**Task prompt**. Write out again, exactly as they appear, the lines from the start of the data below through the line with "royal purple mobile"; no pictures.

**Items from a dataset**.

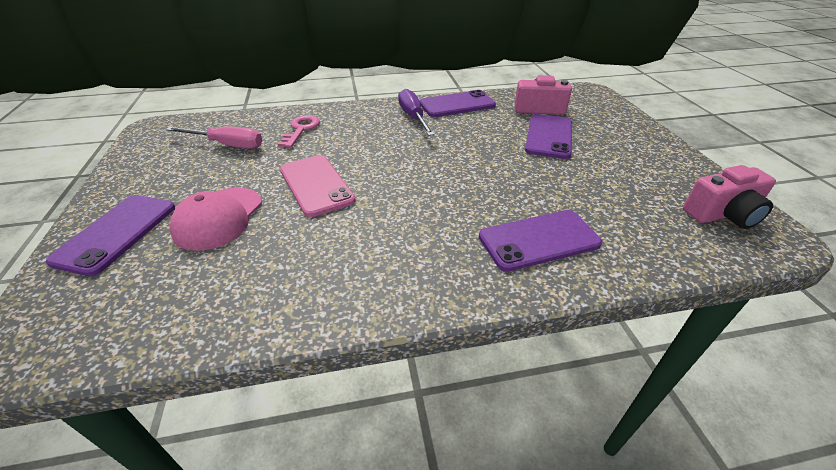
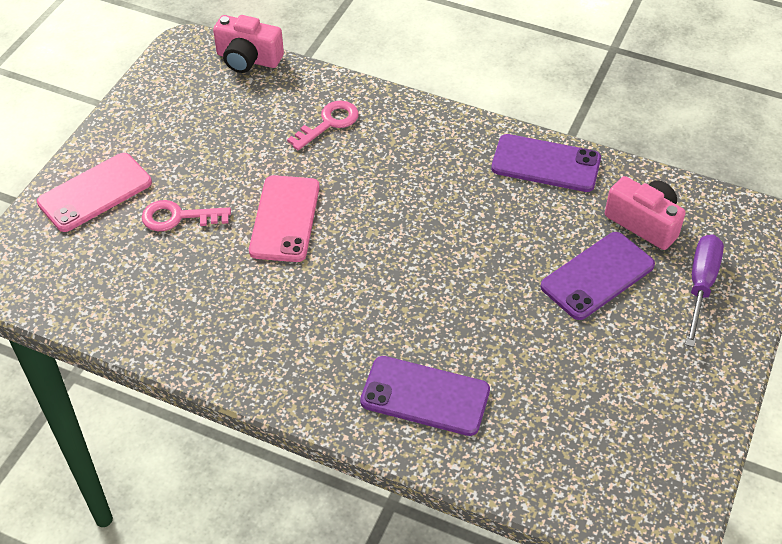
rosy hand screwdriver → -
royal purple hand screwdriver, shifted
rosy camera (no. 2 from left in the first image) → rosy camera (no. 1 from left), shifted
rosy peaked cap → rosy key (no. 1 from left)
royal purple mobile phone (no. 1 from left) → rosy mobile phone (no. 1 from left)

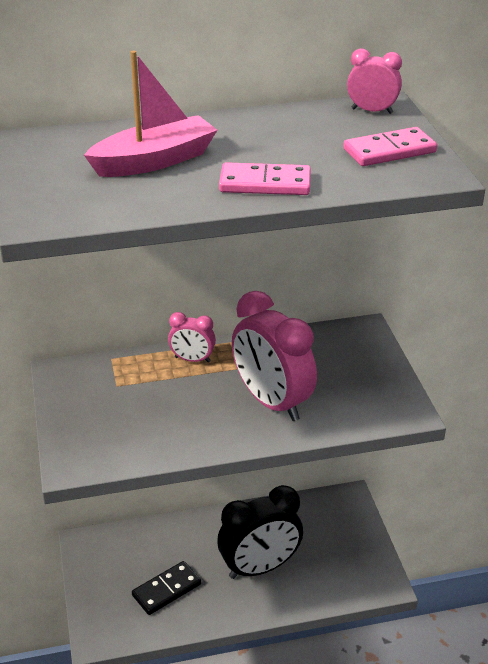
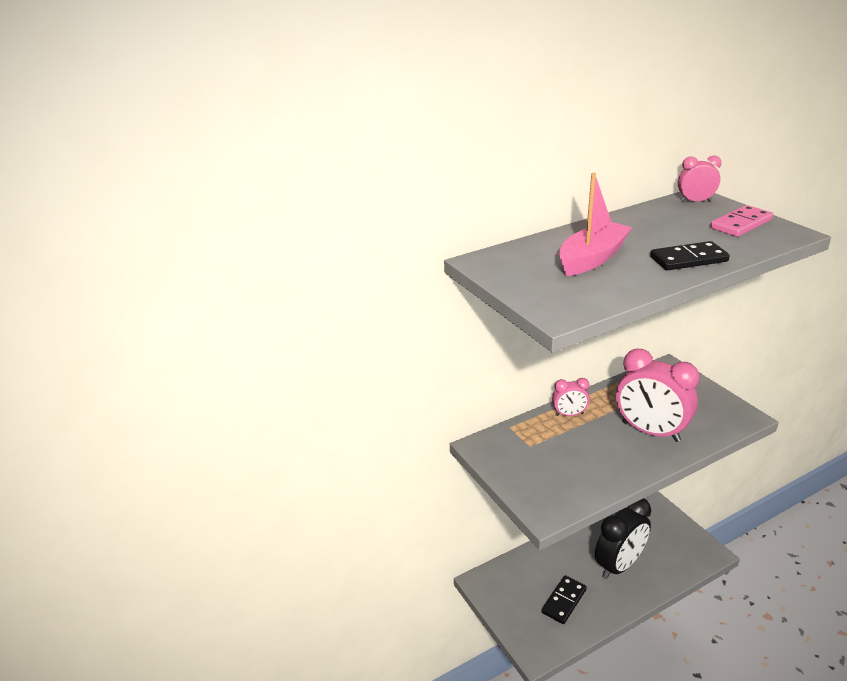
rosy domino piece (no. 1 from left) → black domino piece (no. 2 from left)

**Result**.
rosy hand screwdriver → -
royal purple hand screwdriver, shifted
rosy camera (no. 2 from left in the first image) → rosy camera (no. 1 from left), shifted
rosy peaked cap → rosy key (no. 1 from left)
royal purple mobile phone (no. 1 from left) → rosy mobile phone (no. 1 from left)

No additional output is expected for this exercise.